GOAL OF THE EXERCISE :: An exact copy of the data is required. No picture may appear in it.

DATASET SECTION ::
•••••

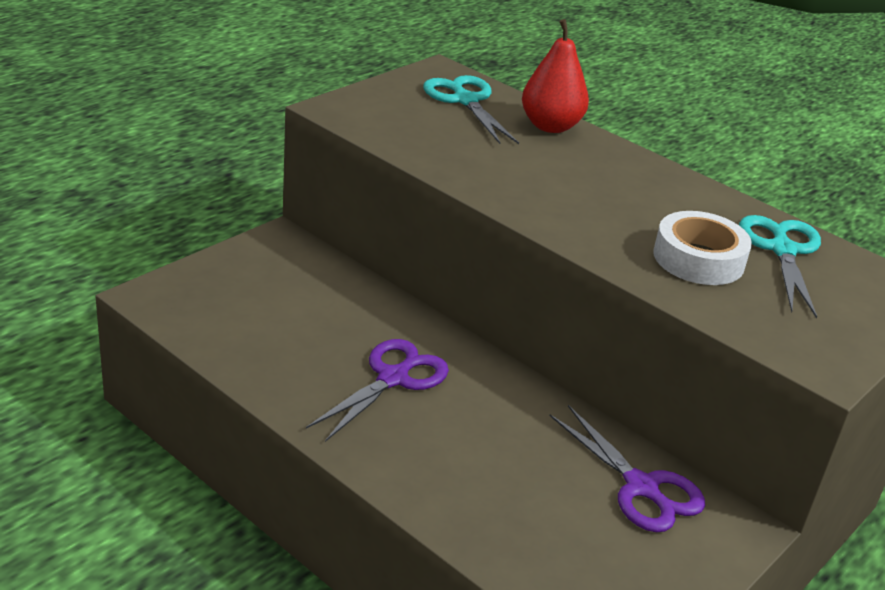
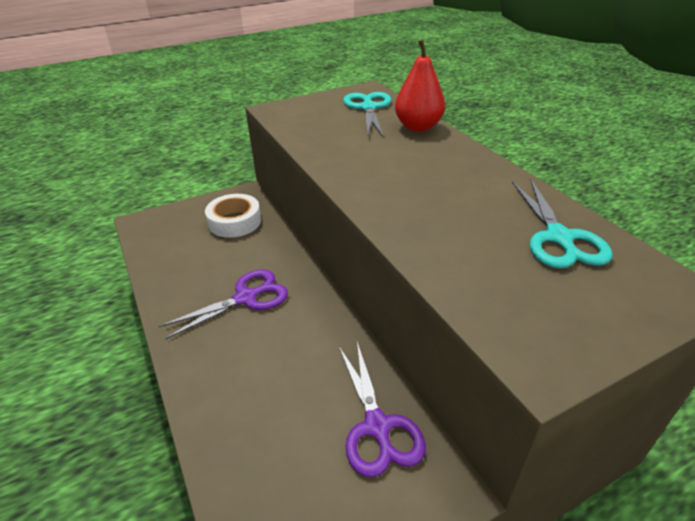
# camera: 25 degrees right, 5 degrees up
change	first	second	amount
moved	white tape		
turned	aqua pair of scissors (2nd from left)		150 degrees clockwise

•••••

EXERCISE OUTPUT ::
# camera: 25 degrees right, 5 degrees up
change	first	second	amount
moved	white tape		
turned	aqua pair of scissors (2nd from left)		150 degrees clockwise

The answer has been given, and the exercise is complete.